__INSTRUCTIONS FOR THE TASK__. Copy each of the following entries verbatim, keeping every line in its original order.

__SUPPLIED DATA__.
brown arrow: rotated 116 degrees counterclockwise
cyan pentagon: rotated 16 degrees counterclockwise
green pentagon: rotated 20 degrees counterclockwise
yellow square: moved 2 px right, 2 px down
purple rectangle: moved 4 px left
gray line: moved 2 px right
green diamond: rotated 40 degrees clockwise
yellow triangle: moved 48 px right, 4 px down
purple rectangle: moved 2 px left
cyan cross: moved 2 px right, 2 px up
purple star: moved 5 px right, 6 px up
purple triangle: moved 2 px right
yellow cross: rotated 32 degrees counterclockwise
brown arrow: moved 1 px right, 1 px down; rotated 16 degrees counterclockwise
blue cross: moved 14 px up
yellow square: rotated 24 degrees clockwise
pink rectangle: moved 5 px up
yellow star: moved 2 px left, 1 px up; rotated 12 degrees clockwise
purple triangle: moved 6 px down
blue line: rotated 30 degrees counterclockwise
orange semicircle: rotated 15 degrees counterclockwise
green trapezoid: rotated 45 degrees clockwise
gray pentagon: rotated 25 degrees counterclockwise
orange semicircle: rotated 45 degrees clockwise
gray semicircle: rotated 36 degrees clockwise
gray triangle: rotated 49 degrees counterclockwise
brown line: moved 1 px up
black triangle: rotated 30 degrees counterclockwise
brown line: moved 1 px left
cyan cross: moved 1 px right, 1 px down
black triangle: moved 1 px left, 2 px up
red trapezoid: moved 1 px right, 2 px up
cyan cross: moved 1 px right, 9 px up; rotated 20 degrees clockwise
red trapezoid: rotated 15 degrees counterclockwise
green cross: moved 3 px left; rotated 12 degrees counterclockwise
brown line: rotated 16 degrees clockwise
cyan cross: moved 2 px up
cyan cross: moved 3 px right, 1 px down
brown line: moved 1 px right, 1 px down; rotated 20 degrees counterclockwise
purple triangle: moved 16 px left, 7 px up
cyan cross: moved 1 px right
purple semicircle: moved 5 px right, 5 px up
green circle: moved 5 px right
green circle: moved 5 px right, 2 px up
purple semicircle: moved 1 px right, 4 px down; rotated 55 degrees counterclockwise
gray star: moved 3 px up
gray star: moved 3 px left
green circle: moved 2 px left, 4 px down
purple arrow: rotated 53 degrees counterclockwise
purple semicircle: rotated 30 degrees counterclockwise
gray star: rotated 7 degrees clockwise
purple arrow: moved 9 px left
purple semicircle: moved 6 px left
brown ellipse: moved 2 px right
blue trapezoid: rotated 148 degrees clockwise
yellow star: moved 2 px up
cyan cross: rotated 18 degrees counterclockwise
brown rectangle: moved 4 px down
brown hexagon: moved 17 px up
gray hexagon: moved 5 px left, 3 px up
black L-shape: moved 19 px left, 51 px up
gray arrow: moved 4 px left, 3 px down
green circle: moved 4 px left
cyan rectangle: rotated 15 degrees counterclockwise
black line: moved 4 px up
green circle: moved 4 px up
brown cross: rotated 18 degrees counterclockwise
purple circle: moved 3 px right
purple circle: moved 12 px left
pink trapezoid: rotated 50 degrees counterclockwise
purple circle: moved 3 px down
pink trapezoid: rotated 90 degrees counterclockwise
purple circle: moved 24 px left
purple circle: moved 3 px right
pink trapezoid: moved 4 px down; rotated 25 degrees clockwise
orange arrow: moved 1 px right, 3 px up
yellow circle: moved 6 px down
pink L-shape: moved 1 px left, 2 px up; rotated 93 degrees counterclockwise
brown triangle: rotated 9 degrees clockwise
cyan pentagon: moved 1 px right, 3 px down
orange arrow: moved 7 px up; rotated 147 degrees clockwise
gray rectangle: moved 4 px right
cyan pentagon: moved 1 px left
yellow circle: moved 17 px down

__SOLUTION TO THE PROBLEM__.
brown arrow: rotated 116 degrees counterclockwise
cyan pentagon: rotated 16 degrees counterclockwise
green pentagon: rotated 20 degrees counterclockwise
yellow square: moved 2 px right, 2 px down
purple rectangle: moved 4 px left
gray line: moved 2 px right
green diamond: rotated 40 degrees clockwise
yellow triangle: moved 48 px right, 4 px down
purple rectangle: moved 2 px left
cyan cross: moved 2 px right, 2 px up
purple star: moved 5 px right, 6 px up
purple triangle: moved 2 px right
yellow cross: rotated 32 degrees counterclockwise
brown arrow: moved 1 px right, 1 px down; rotated 16 degrees counterclockwise
blue cross: moved 14 px up
yellow square: rotated 24 degrees clockwise
pink rectangle: moved 5 px up
yellow star: moved 2 px left, 1 px up; rotated 12 degrees clockwise
purple triangle: moved 6 px down
blue line: rotated 30 degrees counterclockwise
orange semicircle: rotated 15 degrees counterclockwise
green trapezoid: rotated 45 degrees clockwise
gray pentagon: rotated 25 degrees counterclockwise
orange semicircle: rotated 45 degrees clockwise
gray semicircle: rotated 36 degrees clockwise
gray triangle: rotated 49 degrees counterclockwise
brown line: moved 1 px up
black triangle: rotated 30 degrees counterclockwise
brown line: moved 1 px left
cyan cross: moved 1 px right, 1 px down
black triangle: moved 1 px left, 2 px up
red trapezoid: moved 1 px right, 2 px up
cyan cross: moved 1 px right, 9 px up; rotated 20 degrees clockwise
red trapezoid: rotated 15 degrees counterclockwise
green cross: moved 3 px left; rotated 12 degrees counterclockwise
brown line: rotated 16 degrees clockwise
cyan cross: moved 2 px up
cyan cross: moved 3 px right, 1 px down
brown line: moved 1 px right, 1 px down; rotated 20 degrees counterclockwise
purple triangle: moved 16 px left, 7 px up
cyan cross: moved 1 px right
purple semicircle: moved 5 px right, 5 px up
green circle: moved 5 px right
green circle: moved 5 px right, 2 px up
purple semicircle: moved 1 px right, 4 px down; rotated 55 degrees counterclockwise
gray star: moved 3 px up
gray star: moved 3 px left
green circle: moved 2 px left, 4 px down
purple arrow: rotated 53 degrees counterclockwise
purple semicircle: rotated 30 degrees counterclockwise
gray star: rotated 7 degrees clockwise
purple arrow: moved 9 px left
purple semicircle: moved 6 px left
brown ellipse: moved 2 px right
blue trapezoid: rotated 148 degrees clockwise
yellow star: moved 2 px up
cyan cross: rotated 18 degrees counterclockwise
brown rectangle: moved 4 px down
brown hexagon: moved 17 px up
gray hexagon: moved 5 px left, 3 px up
black L-shape: moved 19 px left, 51 px up
gray arrow: moved 4 px left, 3 px down
green circle: moved 4 px left
cyan rectangle: rotated 15 degrees counterclockwise
black line: moved 4 px up
green circle: moved 4 px up
brown cross: rotated 18 degrees counterclockwise
purple circle: moved 3 px right
purple circle: moved 12 px left
pink trapezoid: rotated 50 degrees counterclockwise
purple circle: moved 3 px down
pink trapezoid: rotated 90 degrees counterclockwise
purple circle: moved 24 px left
purple circle: moved 3 px right
pink trapezoid: moved 4 px down; rotated 25 degrees clockwise
orange arrow: moved 1 px right, 3 px up
yellow circle: moved 6 px down
pink L-shape: moved 1 px left, 2 px up; rotated 93 degrees counterclockwise
brown triangle: rotated 9 degrees clockwise
cyan pentagon: moved 1 px right, 3 px down
orange arrow: moved 7 px up; rotated 147 degrees clockwise
gray rectangle: moved 4 px right
cyan pentagon: moved 1 px left
yellow circle: moved 17 px down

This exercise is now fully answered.